## Available data
---

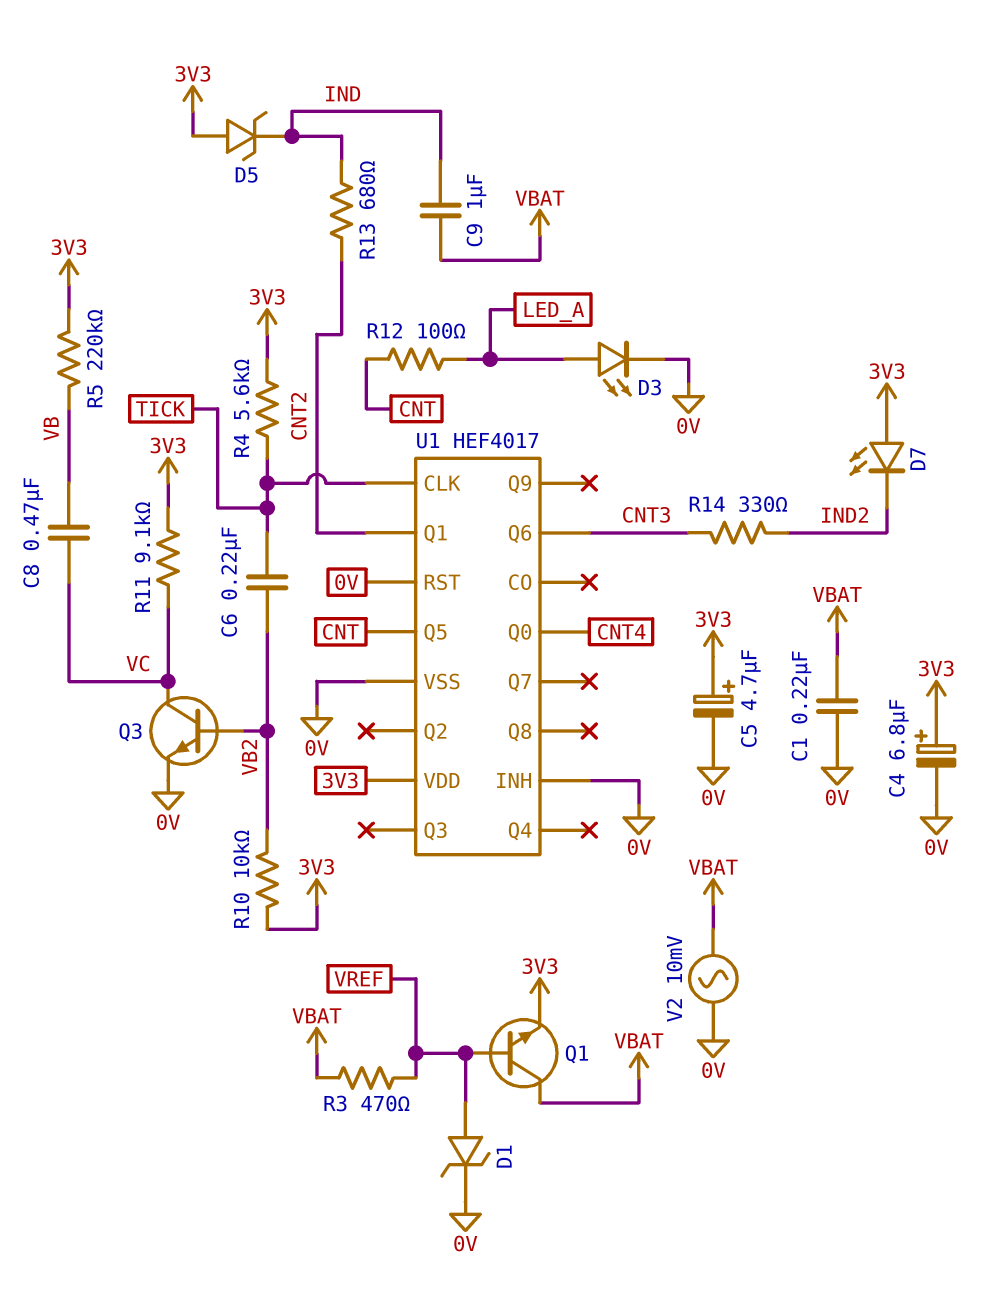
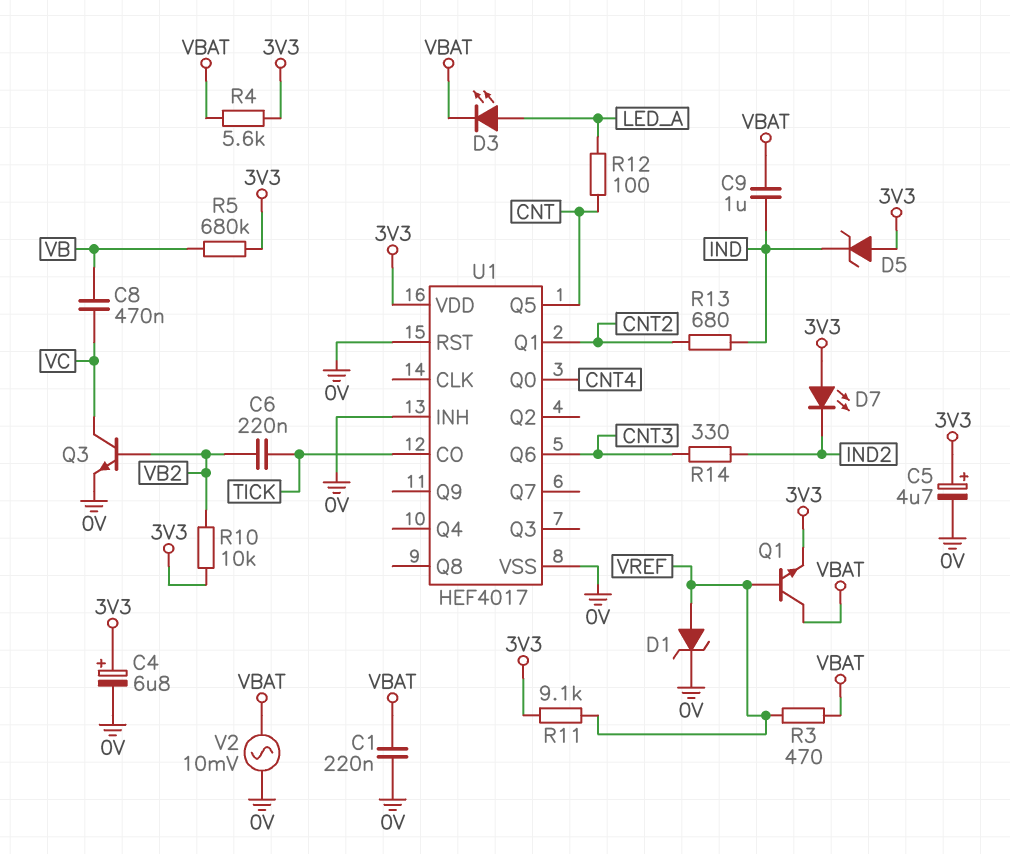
D3: LED (A LED_A, K 0V) -> LED (A LED_A, K VBAT)
R4: 5.6k (3V3, TICK) -> 5.6k (3V3, VBAT)
R5: 220k (3V3, VB) -> 680k (3V3, VB)
R11: 9.1k (3V3, VC) -> 9.1k (3V3, VREF)
U1 pin CLK: TICK -> none
U1 pin CO: none -> TICK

---

## To do
In your copy, include no pictures, but set down every record exactly.

## Written answer
D3: LED (A LED_A, K 0V) -> LED (A LED_A, K VBAT)
R4: 5.6k (3V3, TICK) -> 5.6k (3V3, VBAT)
R5: 220k (3V3, VB) -> 680k (3V3, VB)
R11: 9.1k (3V3, VC) -> 9.1k (3V3, VREF)
U1 pin CLK: TICK -> none
U1 pin CO: none -> TICK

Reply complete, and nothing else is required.